* [Goal of the exercise]: Transcribe the entries below exactly, starting with the line that has "D201: none -> diode US1M (A N13, K N12)" and stopping after the line that has "U210: NOR 74LS02"; no pictures belong in the copy.

== Material provided ==

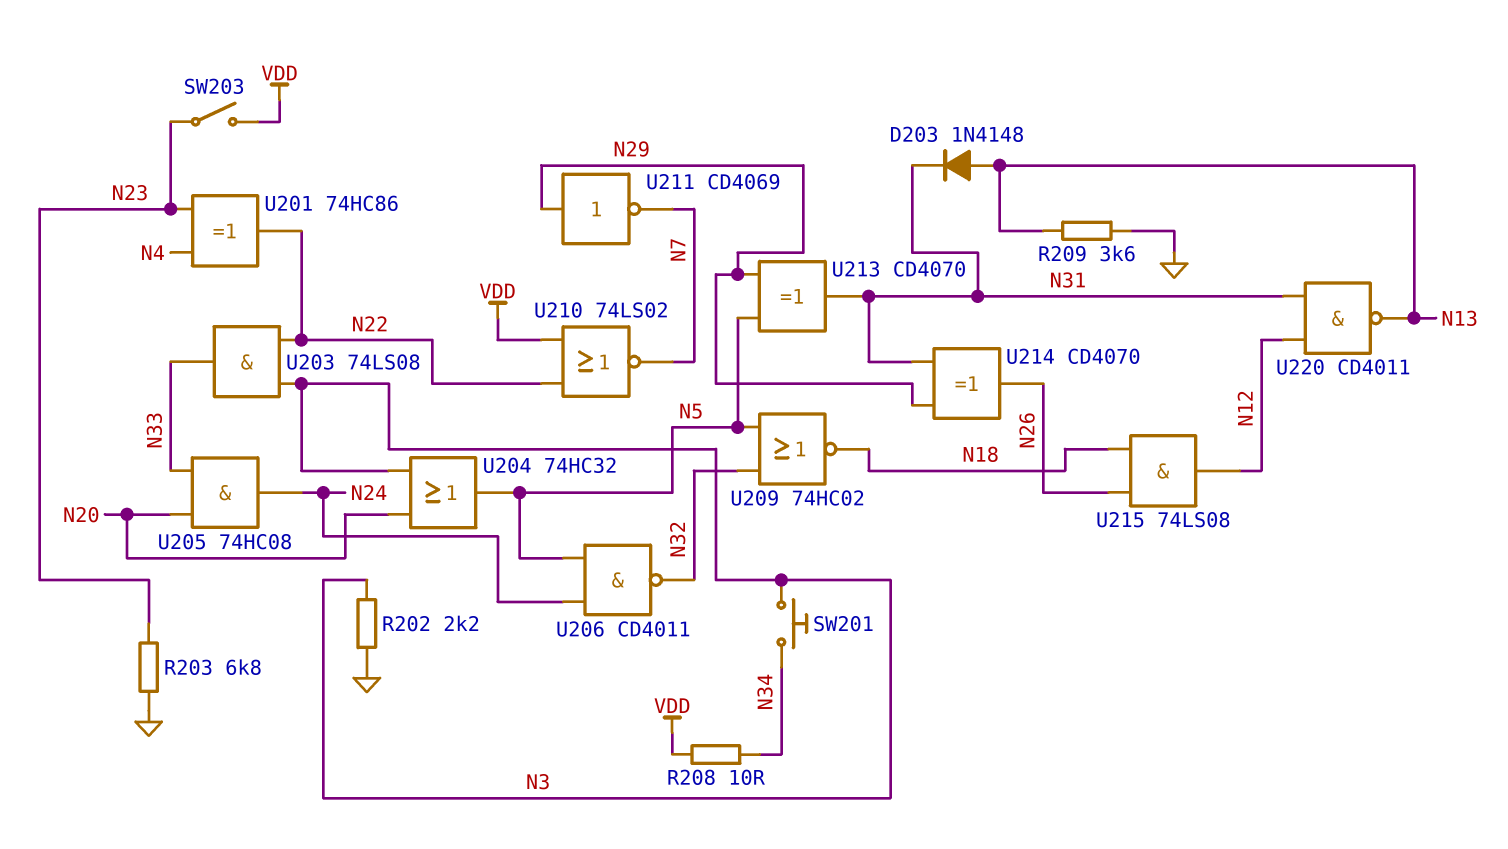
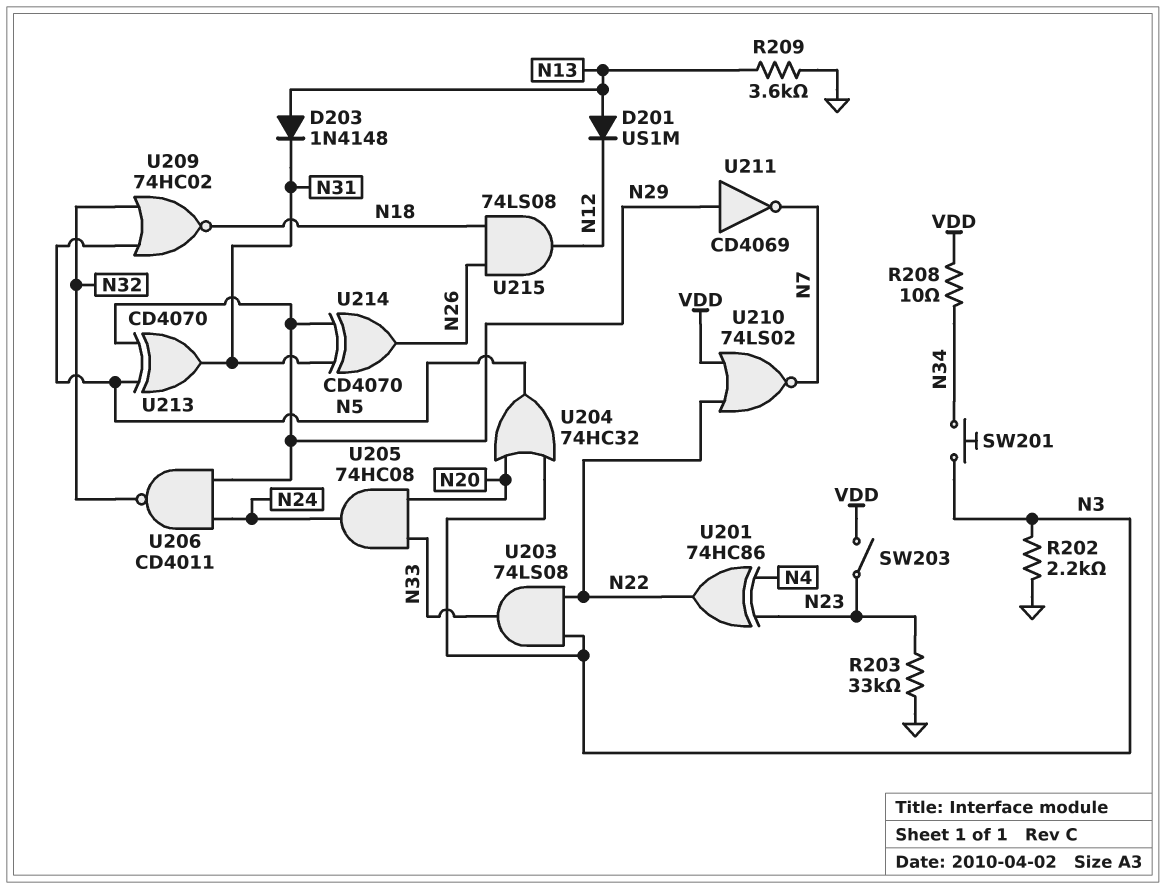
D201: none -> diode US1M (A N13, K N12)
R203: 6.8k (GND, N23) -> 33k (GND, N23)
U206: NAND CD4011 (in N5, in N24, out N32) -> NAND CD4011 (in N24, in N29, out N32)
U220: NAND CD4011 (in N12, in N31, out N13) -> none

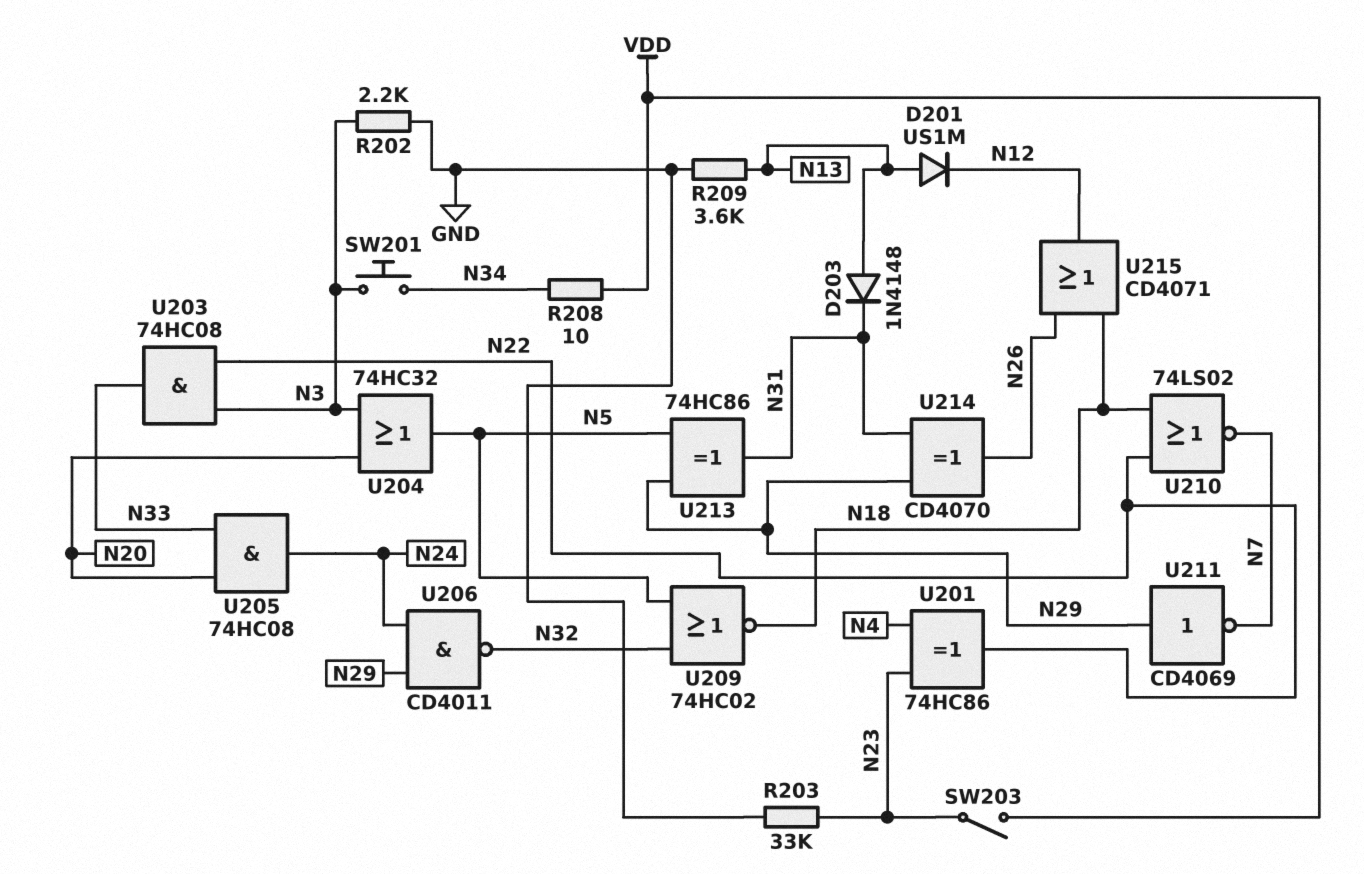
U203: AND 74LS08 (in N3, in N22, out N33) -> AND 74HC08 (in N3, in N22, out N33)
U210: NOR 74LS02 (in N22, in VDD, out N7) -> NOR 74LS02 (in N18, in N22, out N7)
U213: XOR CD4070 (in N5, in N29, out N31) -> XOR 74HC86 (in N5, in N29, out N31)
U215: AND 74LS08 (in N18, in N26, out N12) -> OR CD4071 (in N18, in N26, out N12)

===
== Material provided ==

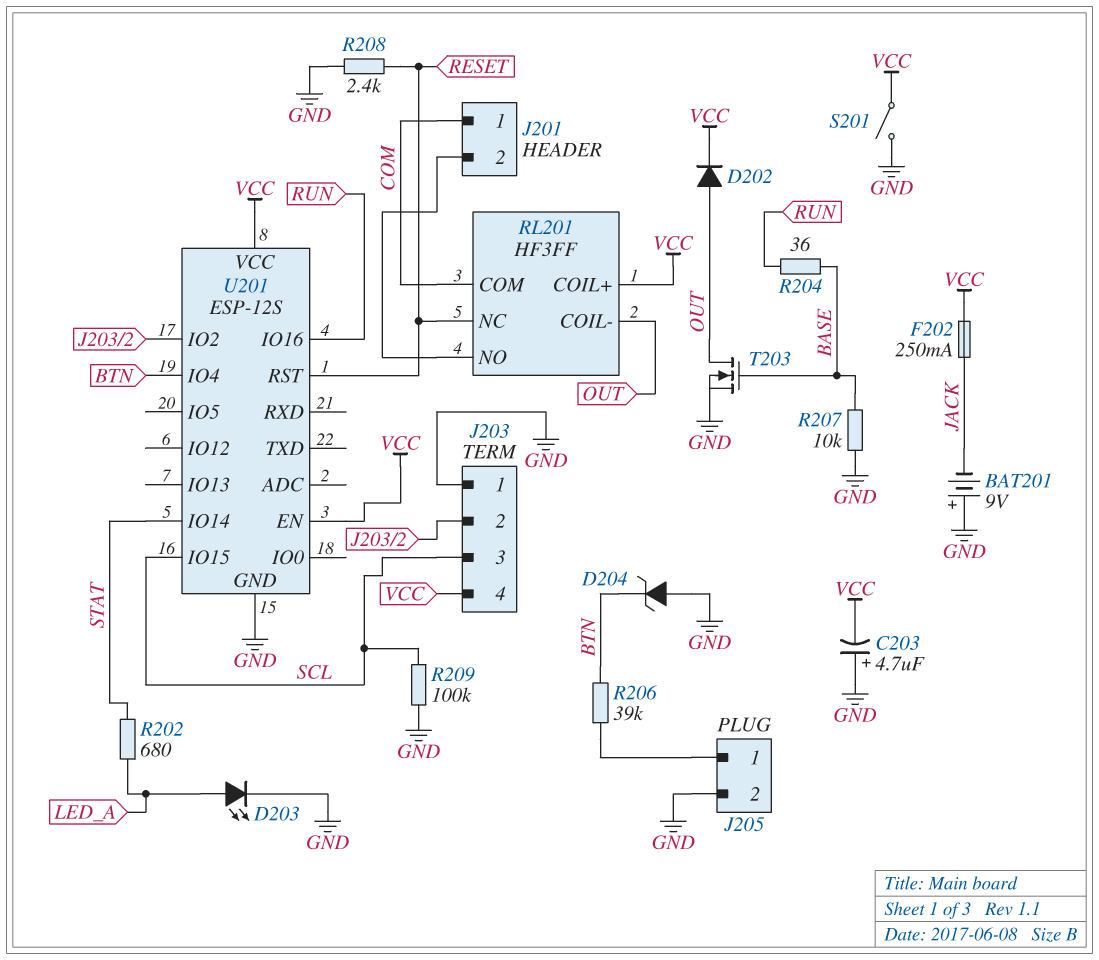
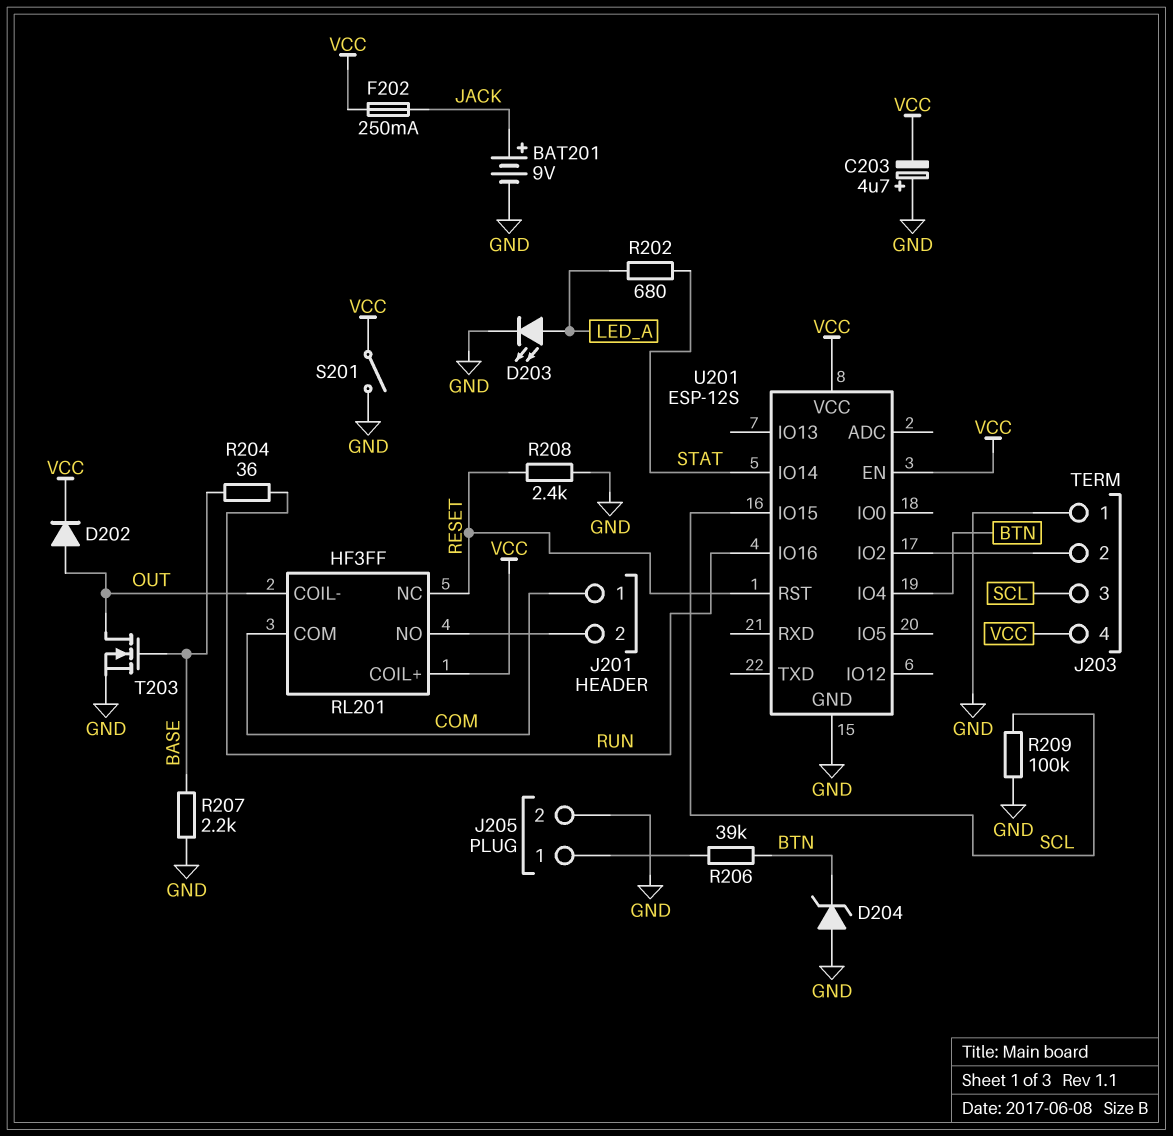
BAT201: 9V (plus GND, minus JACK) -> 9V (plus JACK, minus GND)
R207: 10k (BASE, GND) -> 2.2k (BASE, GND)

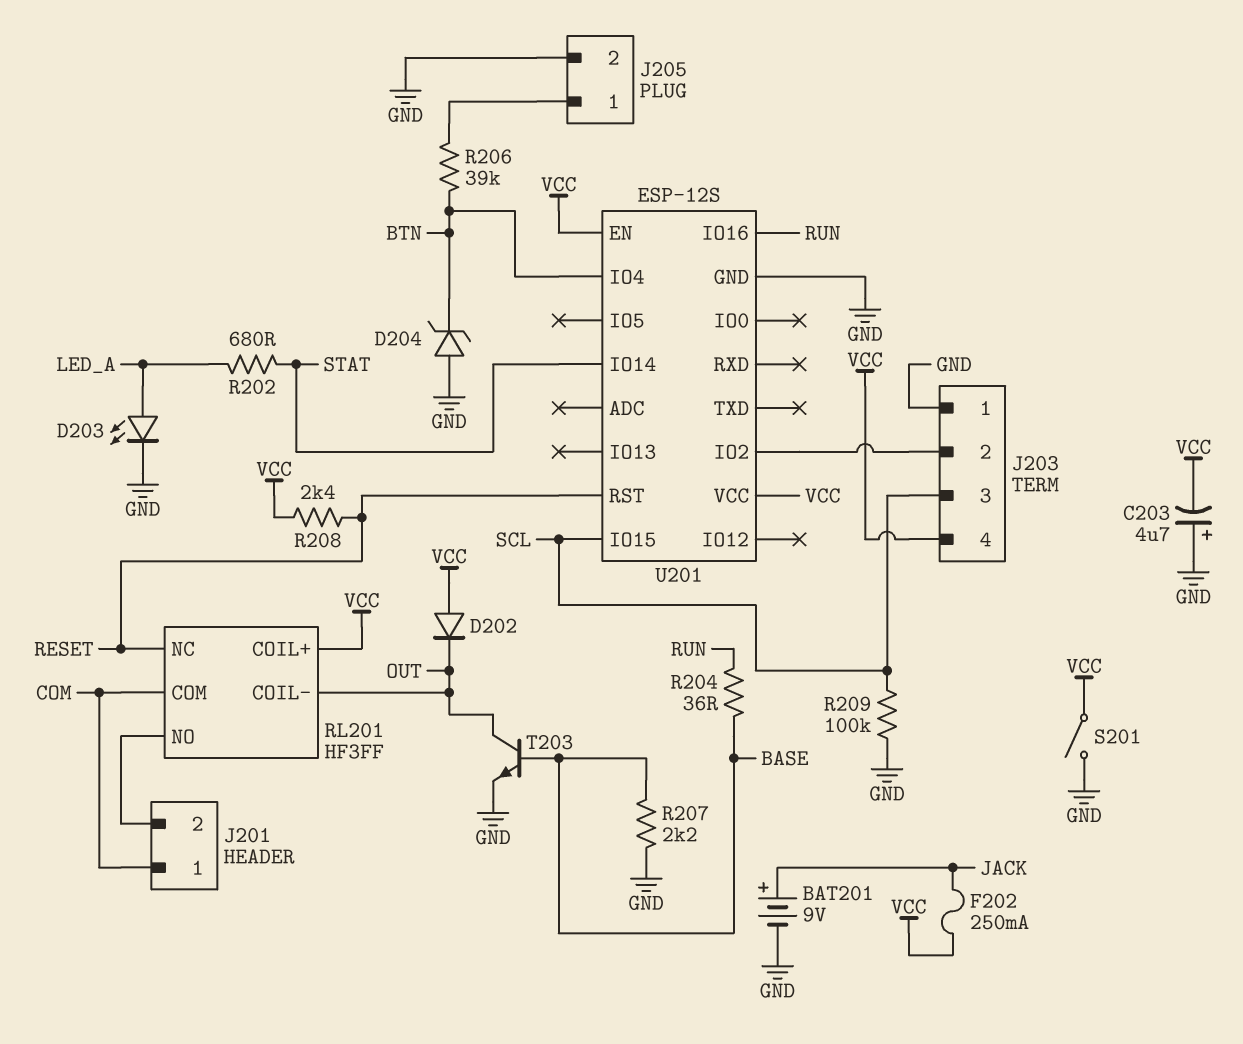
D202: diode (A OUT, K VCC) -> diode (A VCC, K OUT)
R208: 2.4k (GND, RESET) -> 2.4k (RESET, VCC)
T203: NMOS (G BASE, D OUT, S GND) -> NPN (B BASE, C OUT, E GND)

===

* [Written response]:
D201: none -> diode US1M (A N13, K N12)
R203: 6.8k (GND, N23) -> 33k (GND, N23)
U206: NAND CD4011 (in N5, in N24, out N32) -> NAND CD4011 (in N24, in N29, out N32)
U220: NAND CD4011 (in N12, in N31, out N13) -> none

U203: AND 74LS08 (in N3, in N22, out N33) -> AND 74HC08 (in N3, in N22, out N33)
U210: NOR 74LS02 (in N22, in VDD, out N7) -> NOR 74LS02 (in N18, in N22, out N7)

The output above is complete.